RECORDS PROVIDED.
========
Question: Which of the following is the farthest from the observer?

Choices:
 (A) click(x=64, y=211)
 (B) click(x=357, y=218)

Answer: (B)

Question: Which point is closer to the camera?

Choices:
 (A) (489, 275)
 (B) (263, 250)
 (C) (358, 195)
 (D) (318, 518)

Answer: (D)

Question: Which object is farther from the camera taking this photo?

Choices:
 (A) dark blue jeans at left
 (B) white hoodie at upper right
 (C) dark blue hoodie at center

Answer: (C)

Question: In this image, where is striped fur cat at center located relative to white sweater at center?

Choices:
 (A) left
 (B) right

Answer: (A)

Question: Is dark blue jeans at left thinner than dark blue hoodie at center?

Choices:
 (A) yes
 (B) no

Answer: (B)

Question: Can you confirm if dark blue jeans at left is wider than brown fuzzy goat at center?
========
STATED PROBLEM. Reproduce the entire listing above, changing every "dark blue jeans" to "gray jeans" and leaving all other text as it is.

ANSWER TO THIS TASK.
Question: Which of the following is the farthest from the observer?

Choices:
 (A) click(x=64, y=211)
 (B) click(x=357, y=218)

Answer: (B)

Question: Which point is closer to the camera?

Choices:
 (A) (489, 275)
 (B) (263, 250)
 (C) (358, 195)
 (D) (318, 518)

Answer: (D)

Question: Which object is farther from the camera taking this photo?

Choices:
 (A) gray jeans at left
 (B) white hoodie at upper right
 (C) dark blue hoodie at center

Answer: (C)

Question: In this image, where is striped fur cat at center located relative to white sweater at center?

Choices:
 (A) left
 (B) right

Answer: (A)

Question: Is gray jeans at left thinner than dark blue hoodie at center?

Choices:
 (A) yes
 (B) no

Answer: (B)

Question: Can you confirm if gray jeans at left is wider than brown fuzzy goat at center?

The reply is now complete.